Set down a faithful copy of every record below, with no images.

■ Records from a data source ■
....

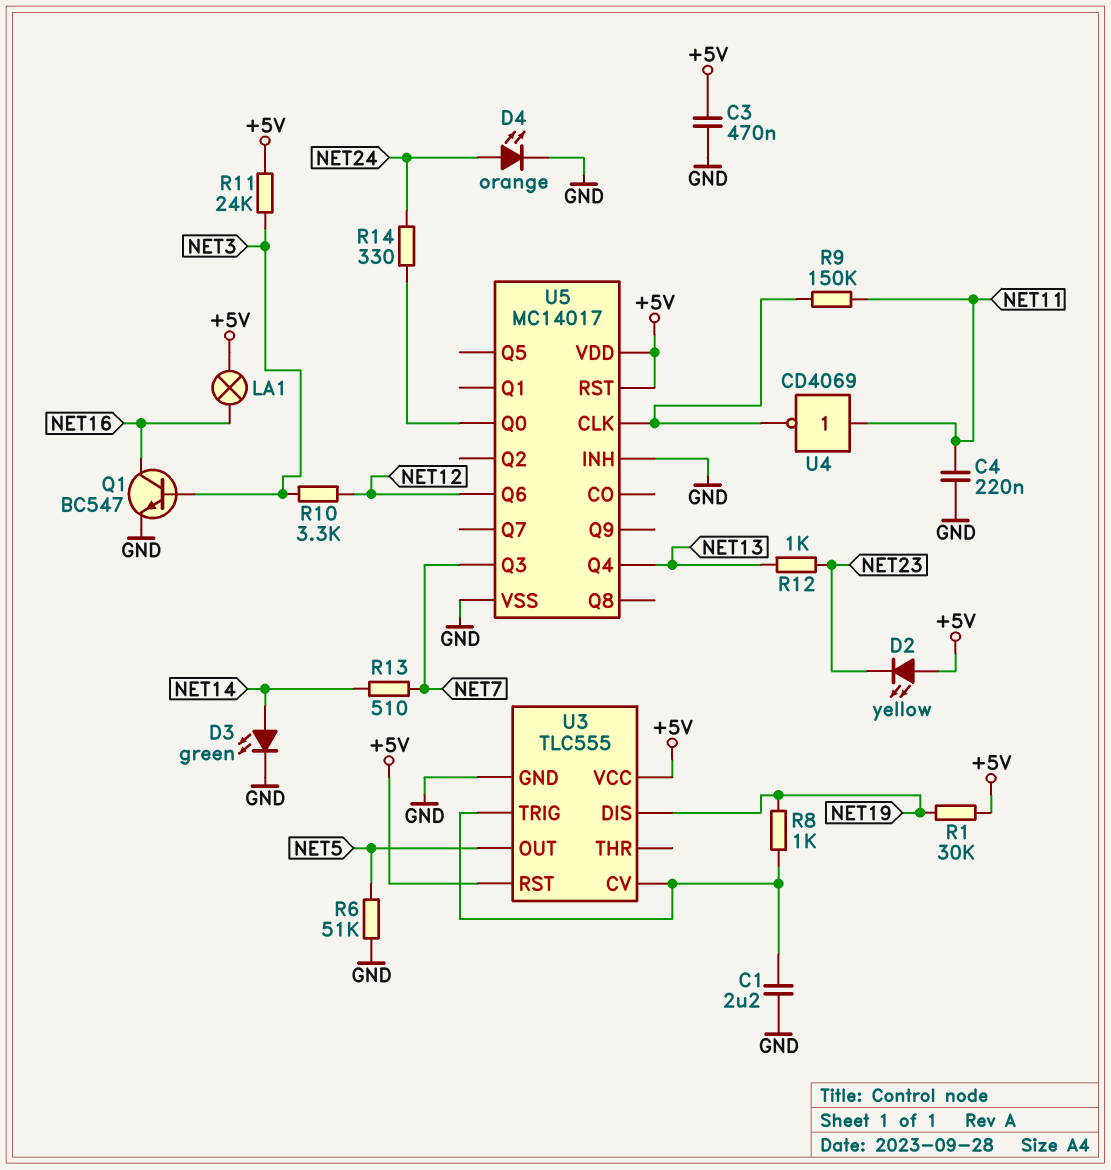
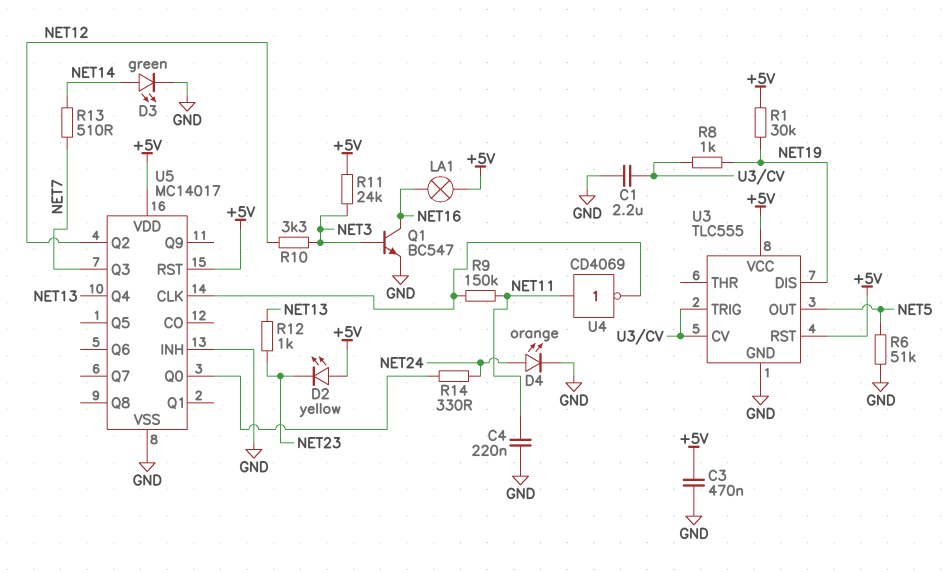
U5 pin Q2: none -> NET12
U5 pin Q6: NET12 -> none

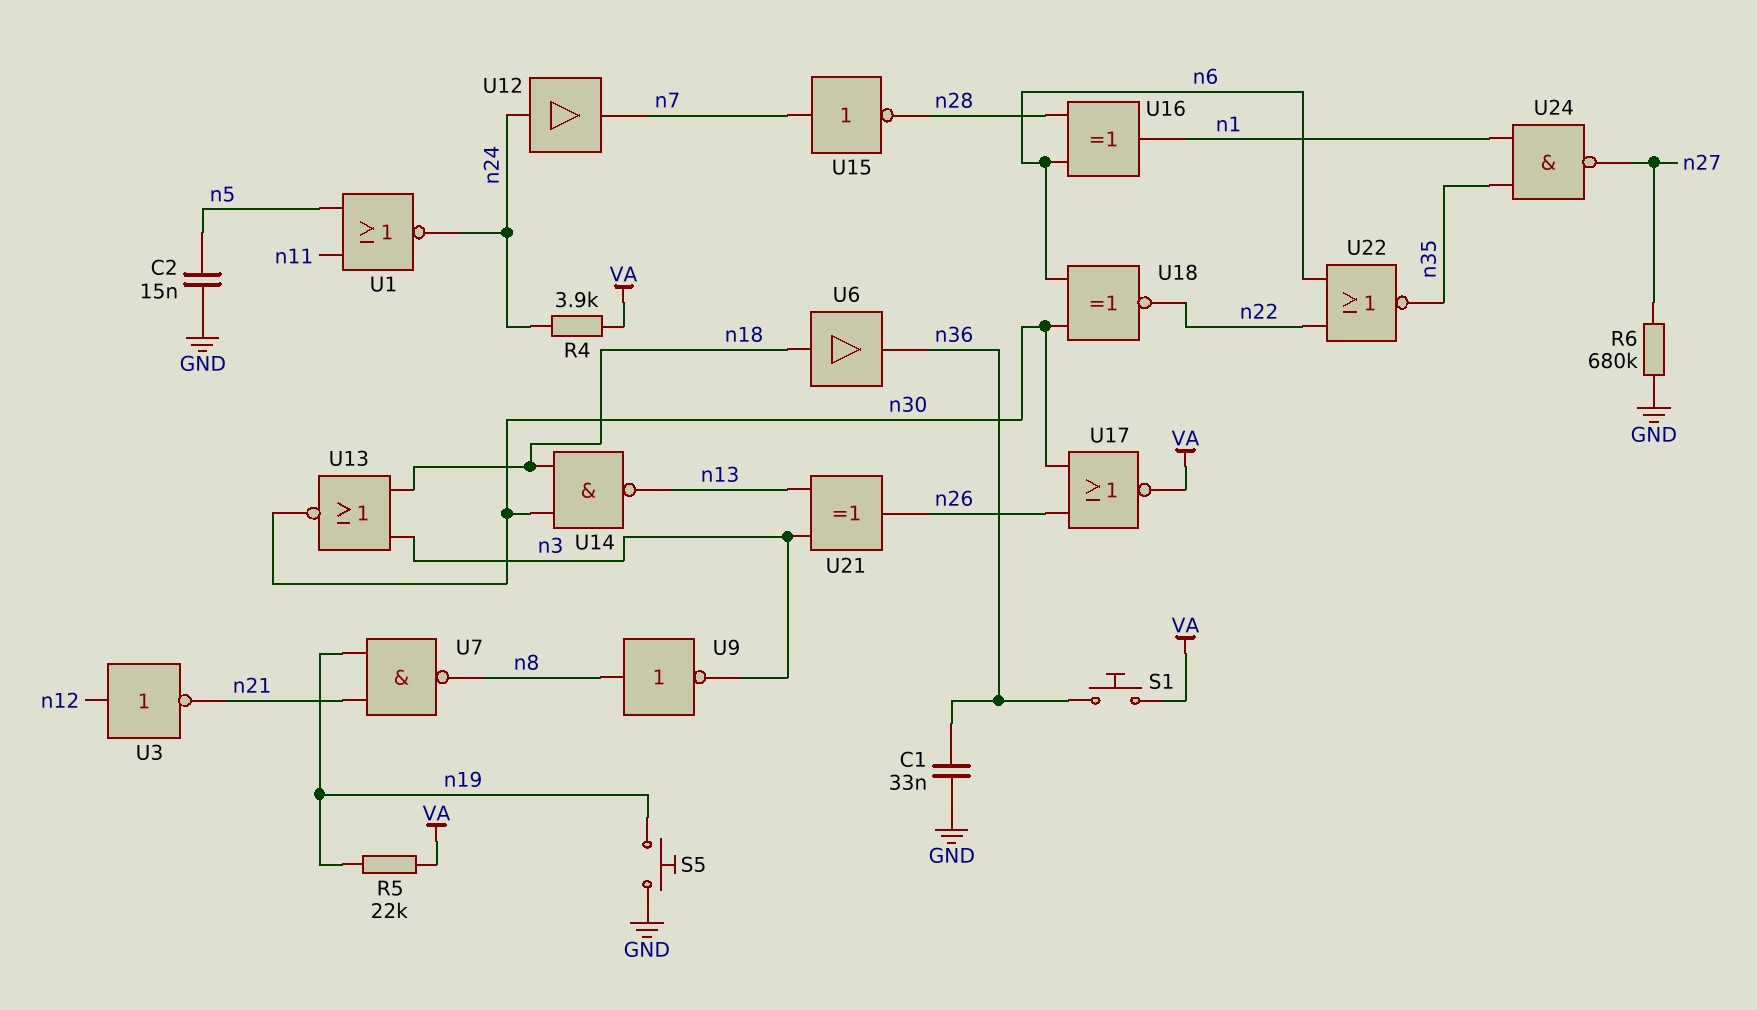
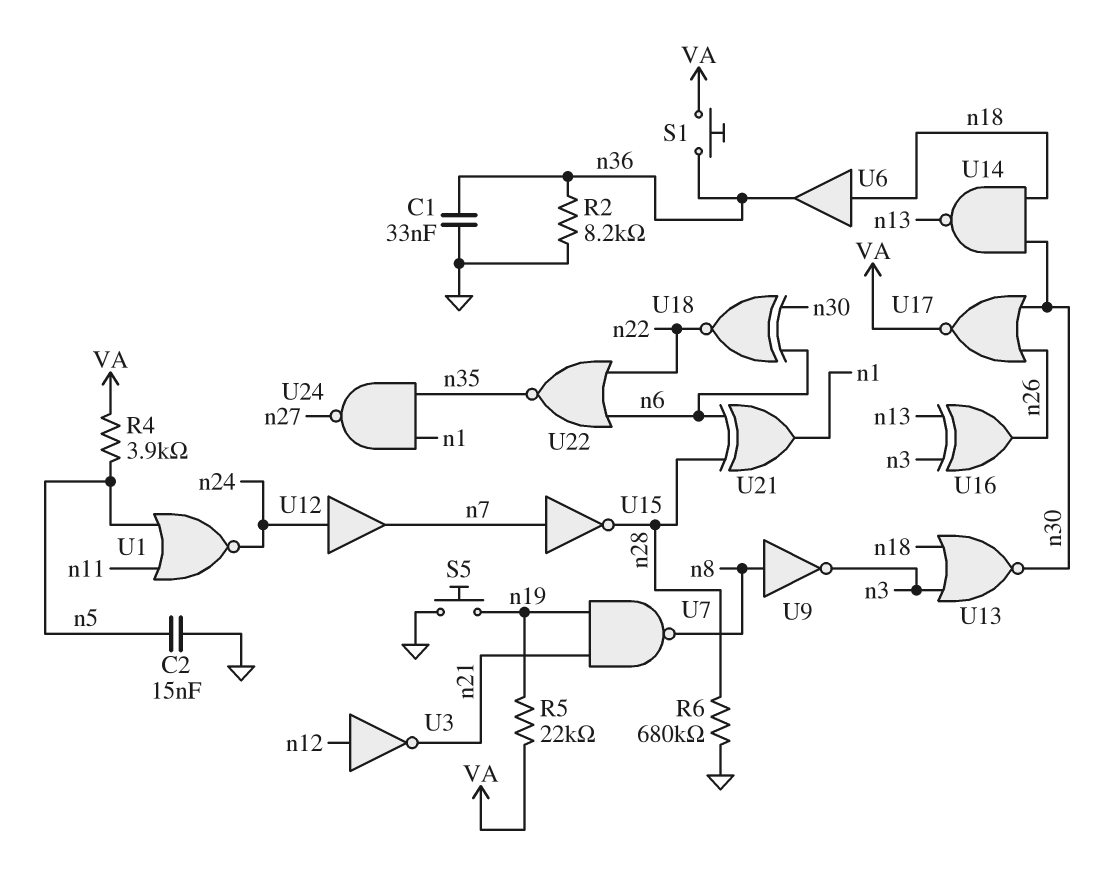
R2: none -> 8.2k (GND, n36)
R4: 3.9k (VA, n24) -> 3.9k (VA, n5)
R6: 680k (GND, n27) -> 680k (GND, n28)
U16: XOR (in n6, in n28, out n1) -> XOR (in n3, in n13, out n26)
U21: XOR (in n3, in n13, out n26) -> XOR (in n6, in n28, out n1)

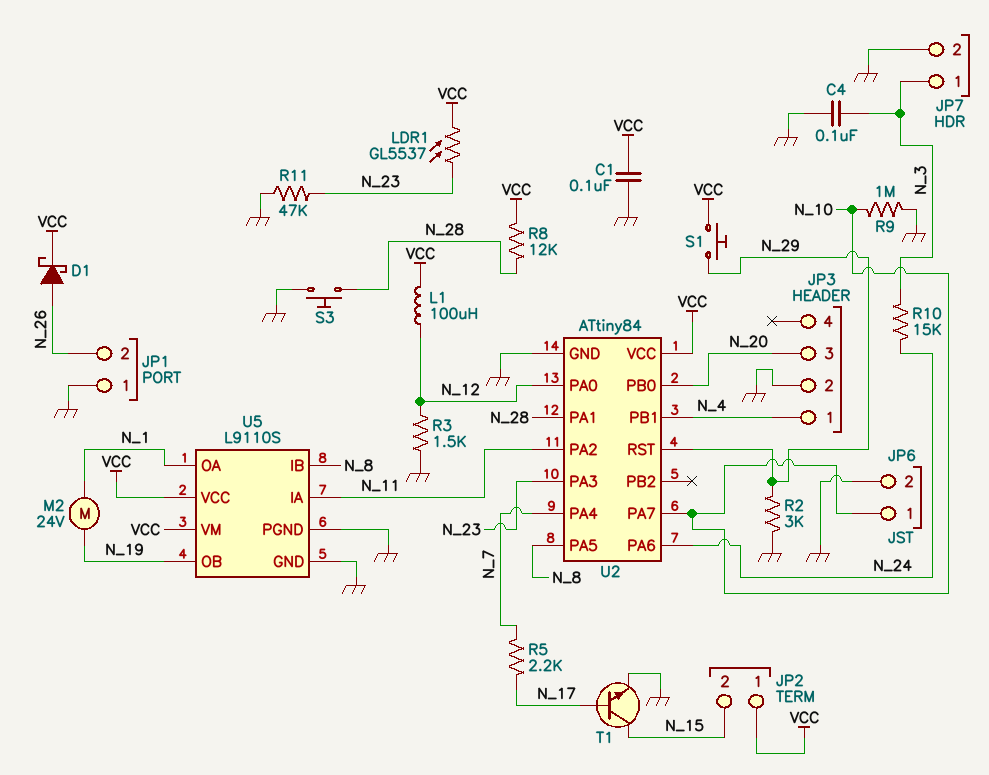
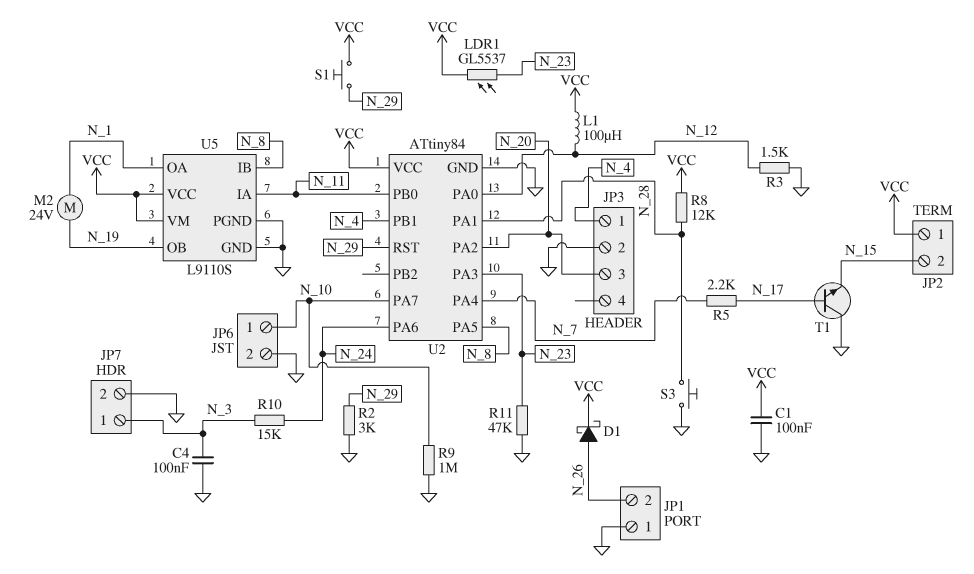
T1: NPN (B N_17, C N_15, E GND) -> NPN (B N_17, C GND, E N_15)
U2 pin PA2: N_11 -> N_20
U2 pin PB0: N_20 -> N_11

....

■ FINISHED TASK ■
U5 pin Q2: none -> NET12
U5 pin Q6: NET12 -> none

R2: none -> 8.2k (GND, n36)
R4: 3.9k (VA, n24) -> 3.9k (VA, n5)
R6: 680k (GND, n27) -> 680k (GND, n28)
U16: XOR (in n6, in n28, out n1) -> XOR (in n3, in n13, out n26)
U21: XOR (in n3, in n13, out n26) -> XOR (in n6, in n28, out n1)

T1: NPN (B N_17, C N_15, E GND) -> NPN (B N_17, C GND, E N_15)
U2 pin PA2: N_11 -> N_20
U2 pin PB0: N_20 -> N_11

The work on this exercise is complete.